• WORK ORDER:
Extract the lines from the first one in the records below through the line containing "turquoise goblet: 3 -> 6", keeping both ends and leaving out any pictures.

• DATA:
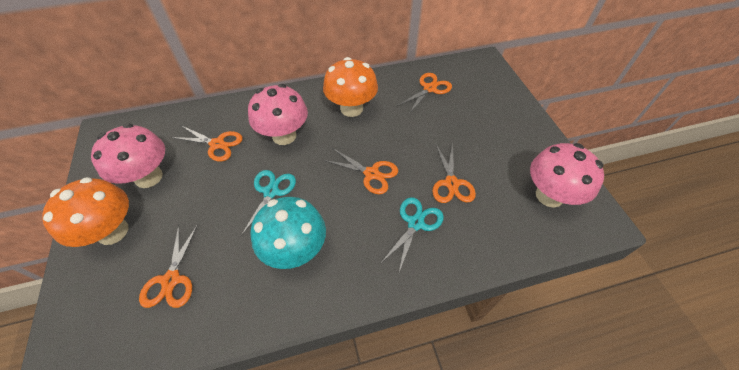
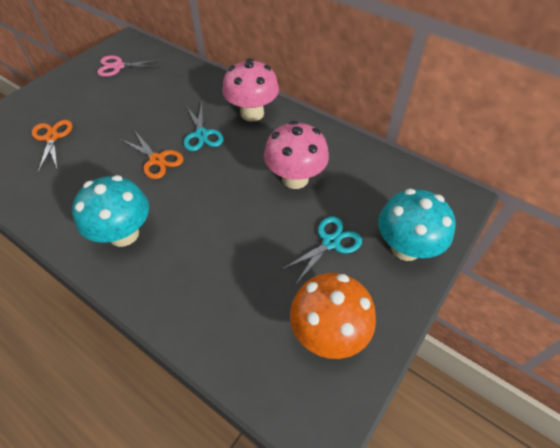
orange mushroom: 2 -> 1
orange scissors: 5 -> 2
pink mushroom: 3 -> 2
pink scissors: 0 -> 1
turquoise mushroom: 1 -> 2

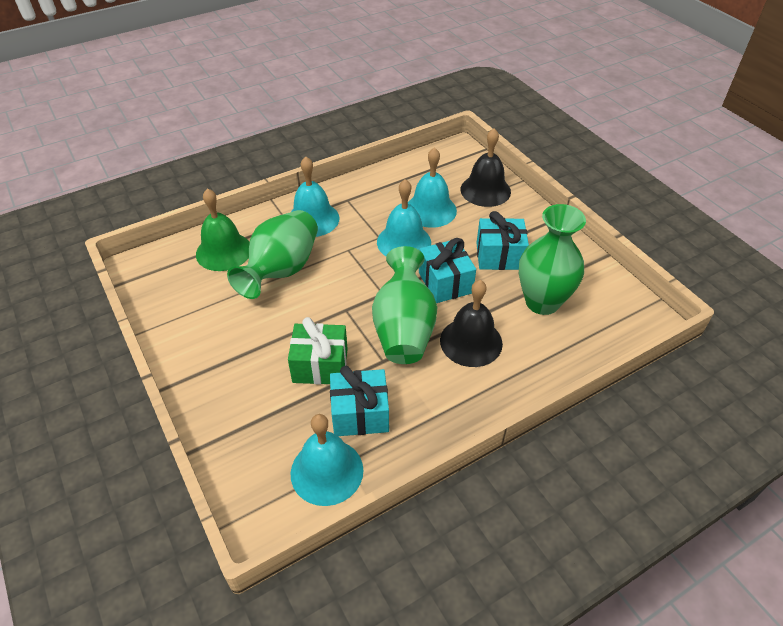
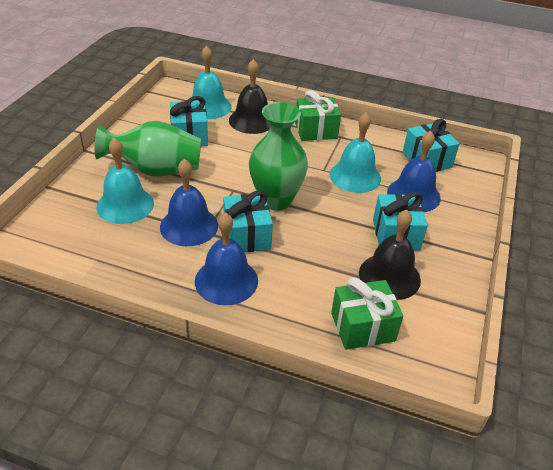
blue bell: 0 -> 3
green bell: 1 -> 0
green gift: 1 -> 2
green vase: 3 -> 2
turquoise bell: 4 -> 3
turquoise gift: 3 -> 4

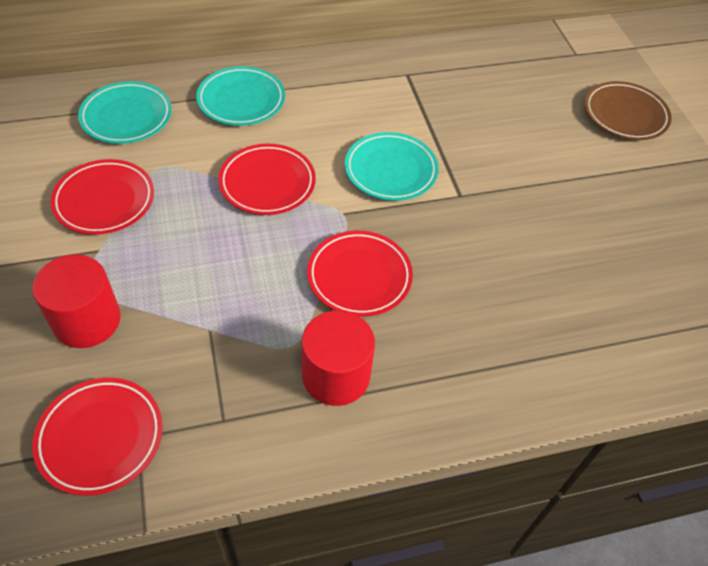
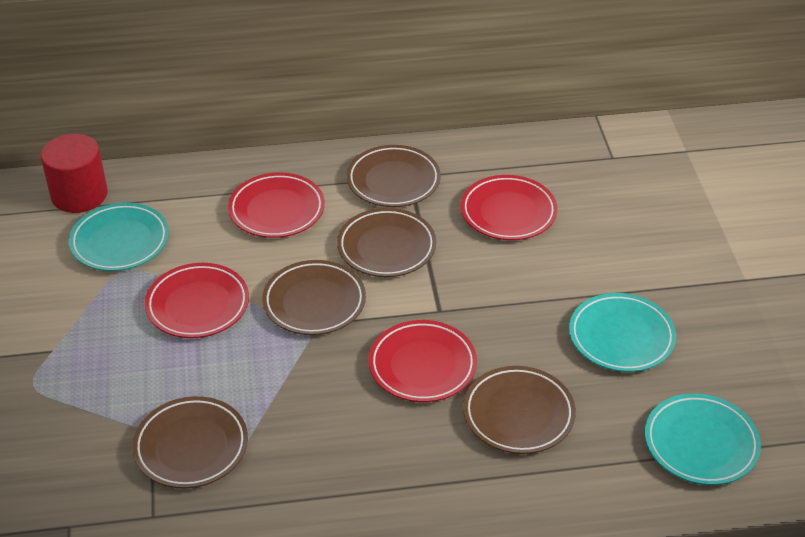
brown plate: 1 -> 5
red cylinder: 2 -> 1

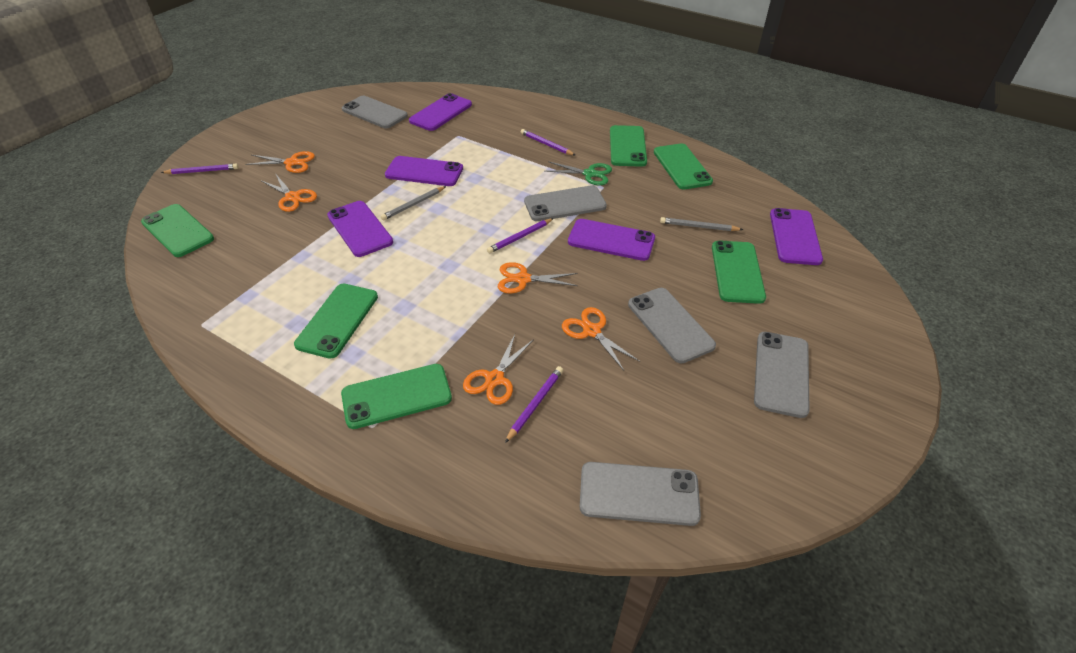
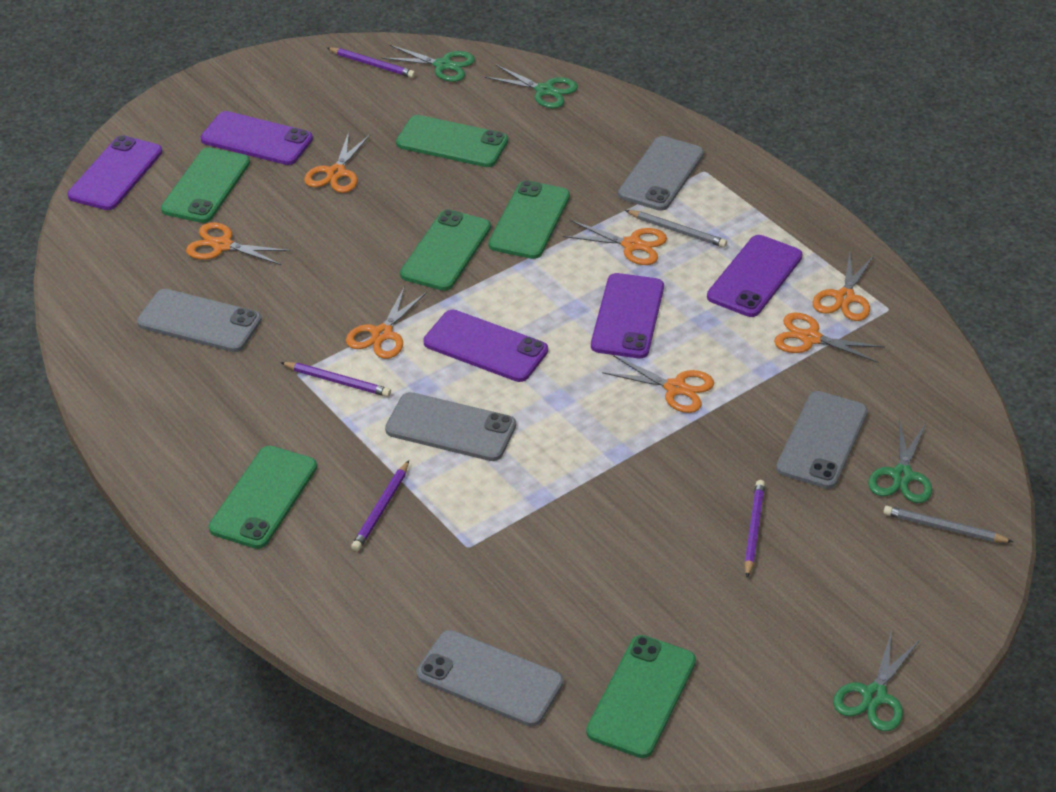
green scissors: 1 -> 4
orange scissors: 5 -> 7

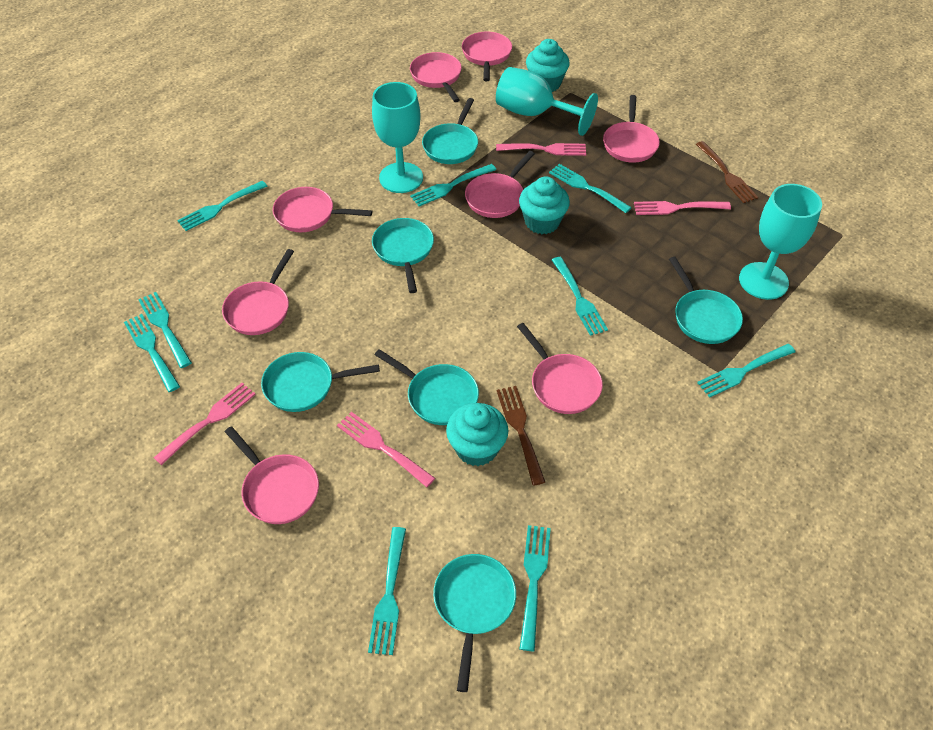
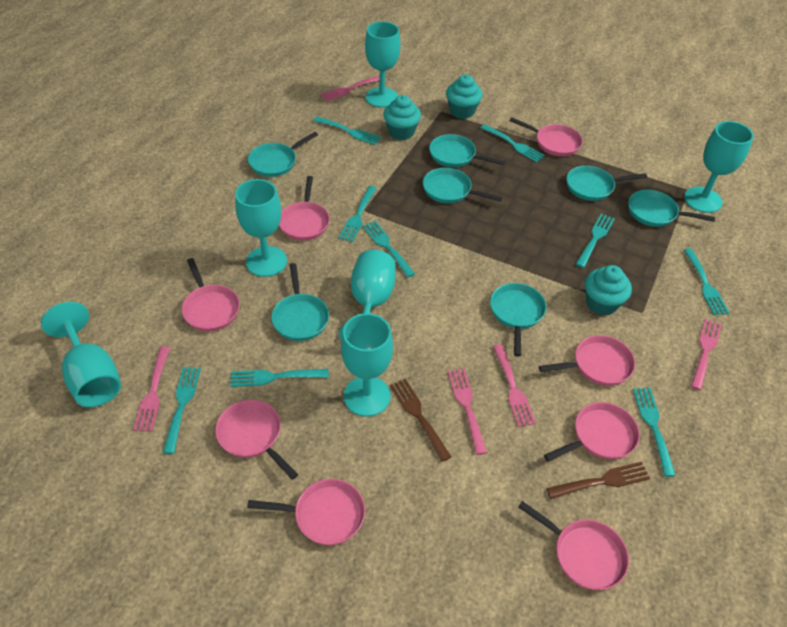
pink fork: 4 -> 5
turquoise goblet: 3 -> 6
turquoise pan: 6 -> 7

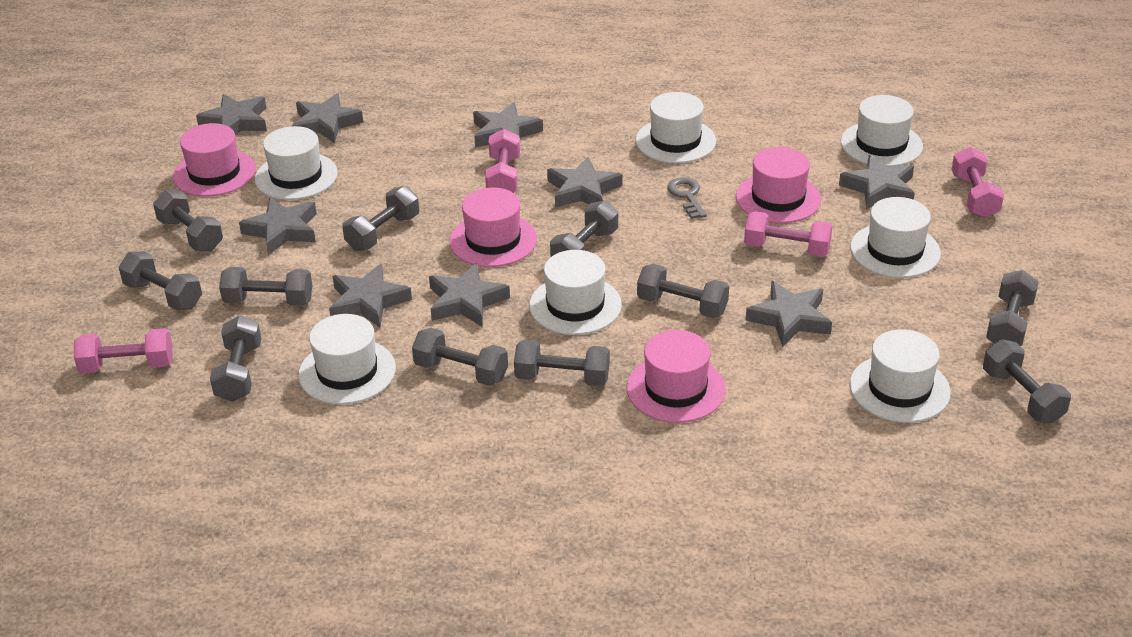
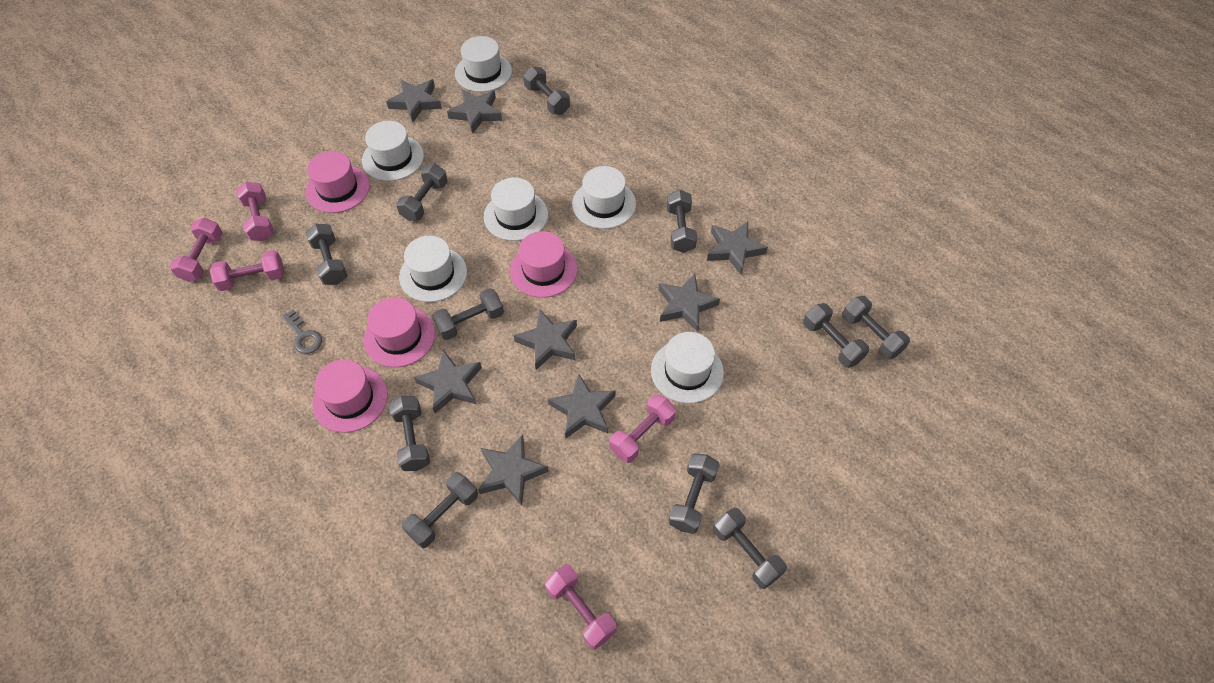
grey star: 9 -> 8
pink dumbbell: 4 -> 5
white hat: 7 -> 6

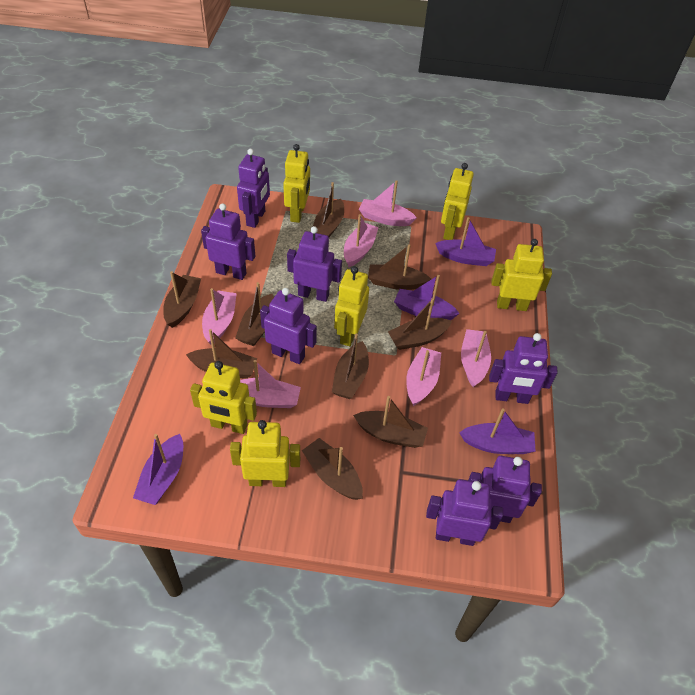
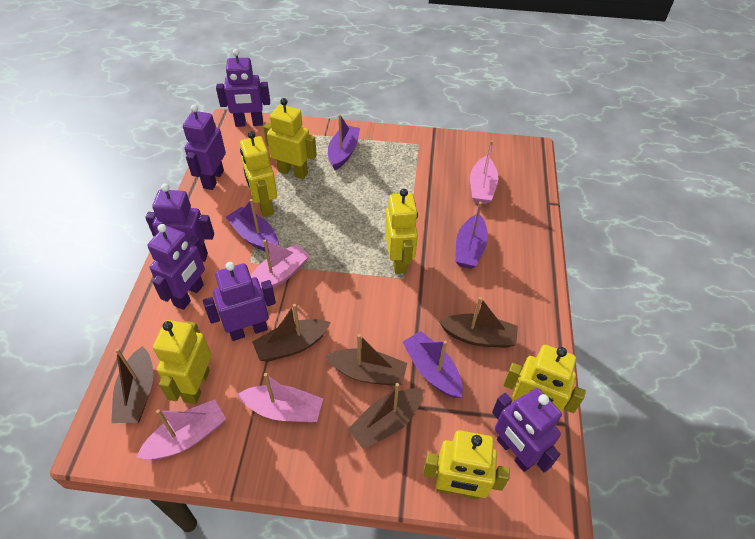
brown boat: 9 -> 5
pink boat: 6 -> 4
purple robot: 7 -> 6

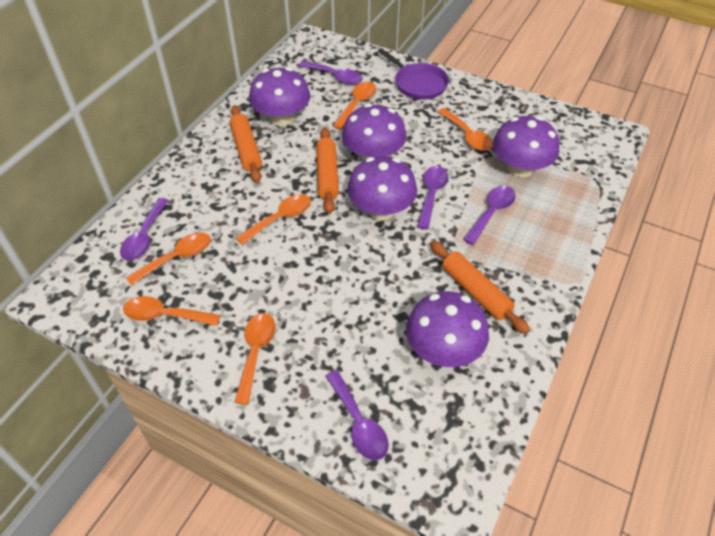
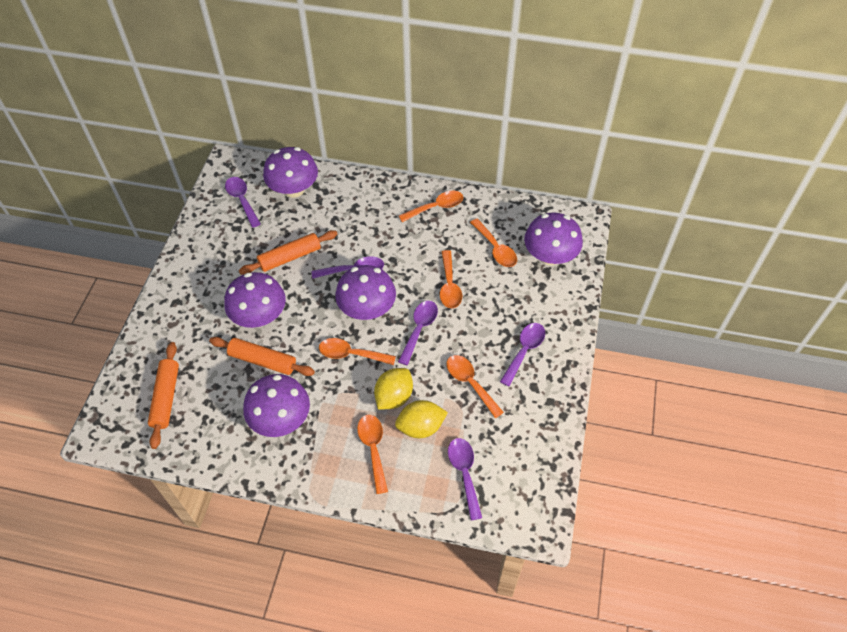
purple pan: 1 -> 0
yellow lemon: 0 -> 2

• EXERCISE RESULT:
orange mushroom: 2 -> 1
orange scissors: 5 -> 2
pink mushroom: 3 -> 2
pink scissors: 0 -> 1
turquoise mushroom: 1 -> 2

blue bell: 0 -> 3
green bell: 1 -> 0
green gift: 1 -> 2
green vase: 3 -> 2
turquoise bell: 4 -> 3
turquoise gift: 3 -> 4

brown plate: 1 -> 5
red cylinder: 2 -> 1

green scissors: 1 -> 4
orange scissors: 5 -> 7

pink fork: 4 -> 5
turquoise goblet: 3 -> 6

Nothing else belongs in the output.